Task goal:
Exactly repeat all the records below, omitting the images they hold.

Data for processing:
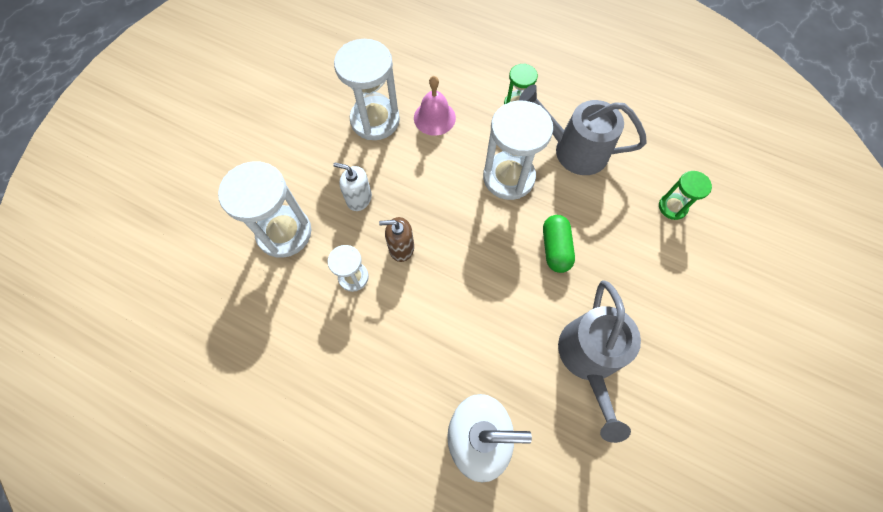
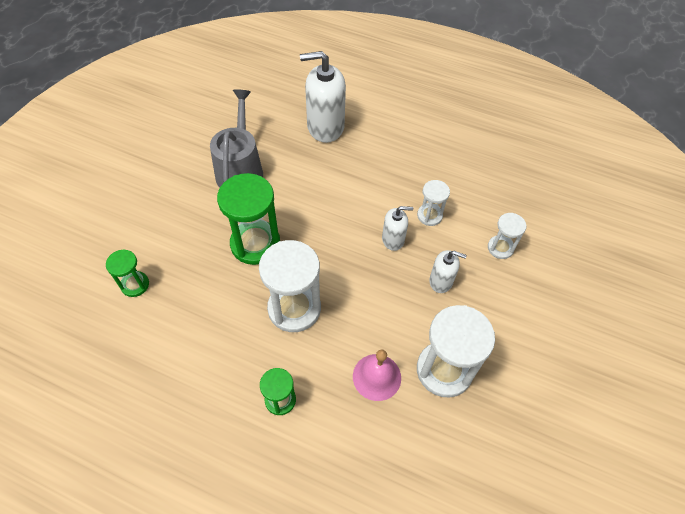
camera: 175 degrees right, 10 degrees down
(284, 233) = (500, 248): white hourglass -> white hourglass, size x0.53
(401, 248) = (393, 239): brown soap dispenser -> white soap dispenser
(555, 248) = (255, 244): green capsule -> green hourglass
(574, 150) = (221, 342): grey watering can -> none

Output for this task:
camera: 175 degrees right, 10 degrees down
(284, 233) = (500, 248): white hourglass -> white hourglass, size x0.53
(401, 248) = (393, 239): brown soap dispenser -> white soap dispenser
(555, 248) = (255, 244): green capsule -> green hourglass
(574, 150) = (221, 342): grey watering can -> none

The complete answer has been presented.